● TASK BRIEF
Exact transcription with no images: write out all of the entries below.

(Dataset items)

==============================

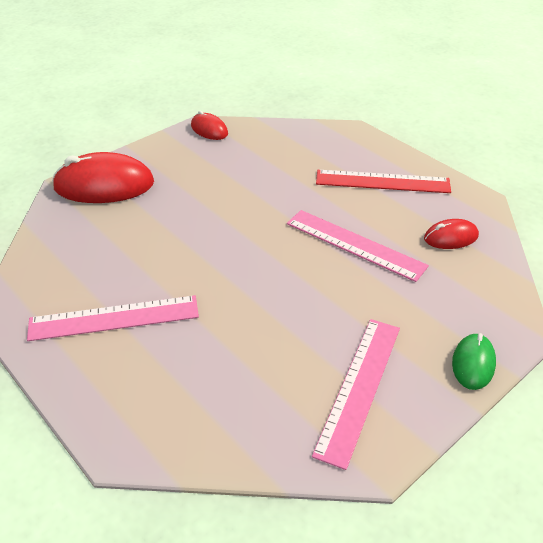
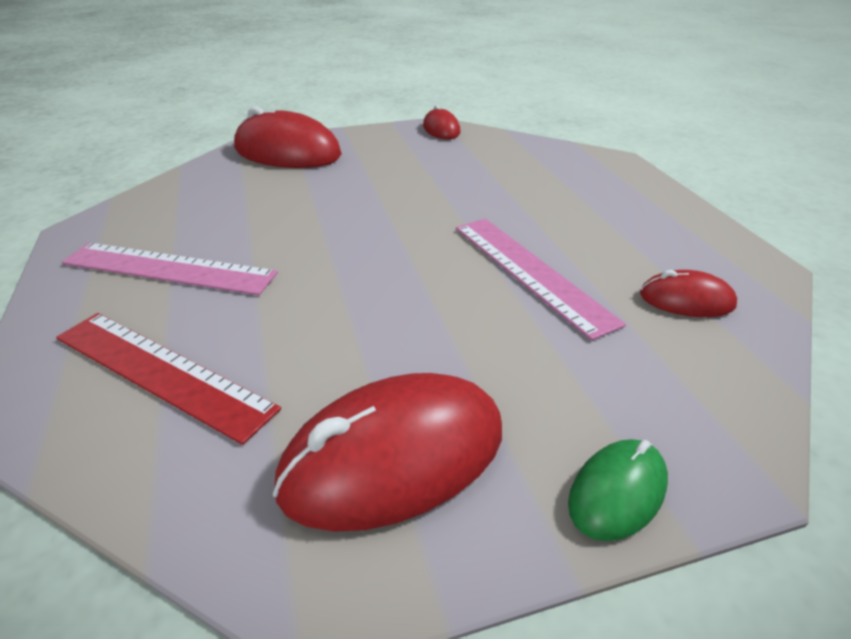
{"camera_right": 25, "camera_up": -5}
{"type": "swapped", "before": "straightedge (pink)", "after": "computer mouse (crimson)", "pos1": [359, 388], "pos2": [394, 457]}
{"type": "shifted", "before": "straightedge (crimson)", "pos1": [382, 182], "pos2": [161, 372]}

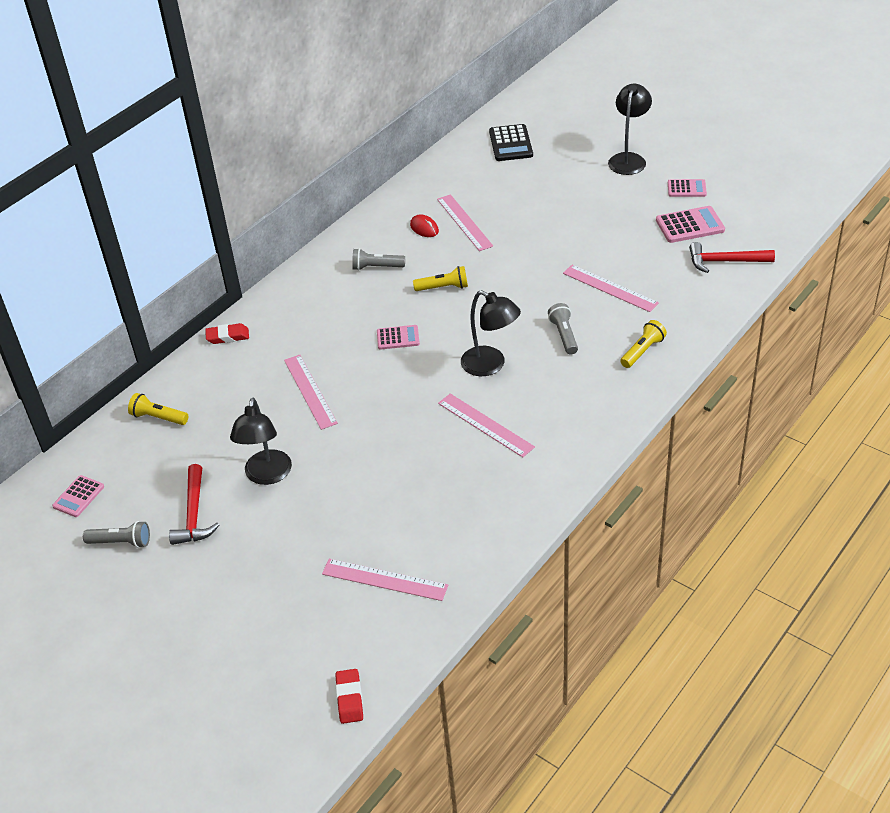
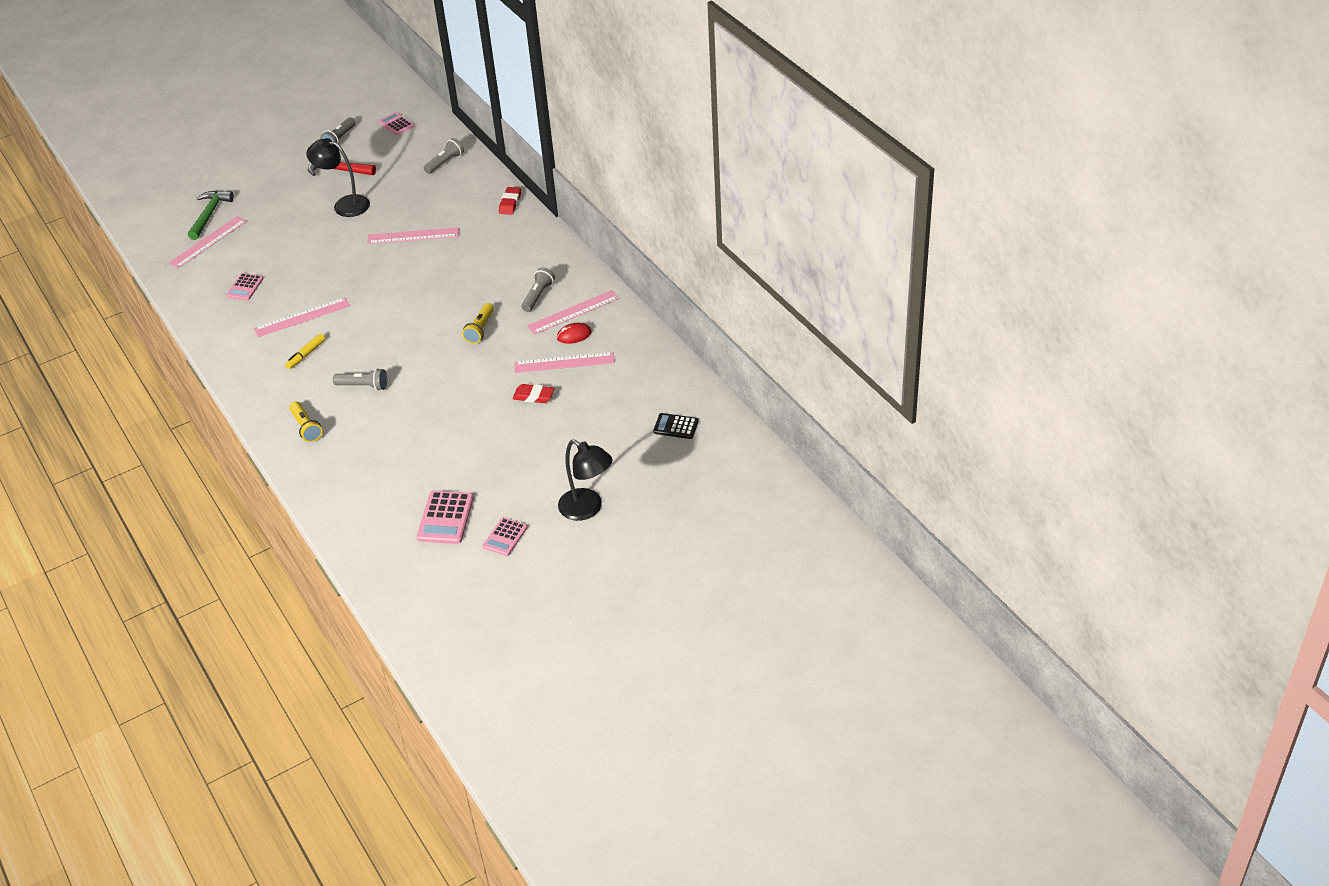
{"camera_right": 110, "camera_up": 0}
{"type": "repainted", "before": "pocket torch (bright yellow)", "after": "pocket torch (gray)", "pos1": [158, 417], "pos2": [445, 162]}
{"type": "shifted", "before": "eraser (crimson)", "pos1": [349, 698], "pos2": [534, 396]}
{"type": "shifted", "before": "calculator (pink)", "pos1": [398, 338], "pos2": [245, 287]}
{"type": "gone", "before": "reading lamp (jet-black)", "pos1": [490, 365]}
{"type": "scaled", "before": "calculator (jet-black)", "pos1": [511, 144], "pos2": [676, 426], "scale": 0.65}
{"type": "shifted", "before": "straightedge (pink)", "pos1": [610, 288], "pos2": [573, 312]}
{"type": "gone", "before": "carpenter's hammer (crimson)", "pos1": [725, 261]}
{"type": "new", "after": "carpenter's hammer (green)", "pos2": [209, 214]}
{"type": "new", "after": "marker pen (bright yellow)", "pos2": [306, 354]}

==============================

● COMPLETED EXERCISE
{"camera_right": 25, "camera_up": -5}
{"type": "swapped", "before": "straightedge (pink)", "after": "computer mouse (crimson)", "pos1": [359, 388], "pos2": [394, 457]}
{"type": "shifted", "before": "straightedge (crimson)", "pos1": [382, 182], "pos2": [161, 372]}

{"camera_right": 110, "camera_up": 0}
{"type": "repainted", "before": "pocket torch (bright yellow)", "after": "pocket torch (gray)", "pos1": [158, 417], "pos2": [445, 162]}
{"type": "shifted", "before": "eraser (crimson)", "pos1": [349, 698], "pos2": [534, 396]}
{"type": "shifted", "before": "calculator (pink)", "pos1": [398, 338], "pos2": [245, 287]}
{"type": "gone", "before": "reading lamp (jet-black)", "pos1": [490, 365]}
{"type": "scaled", "before": "calculator (jet-black)", "pos1": [511, 144], "pos2": [676, 426], "scale": 0.65}
{"type": "shifted", "before": "straightedge (pink)", "pos1": [610, 288], "pos2": [573, 312]}
{"type": "gone", "before": "carpenter's hammer (crimson)", "pos1": [725, 261]}
{"type": "new", "after": "carpenter's hammer (green)", "pos2": [209, 214]}
{"type": "new", "after": "marker pen (bright yellow)", "pos2": [306, 354]}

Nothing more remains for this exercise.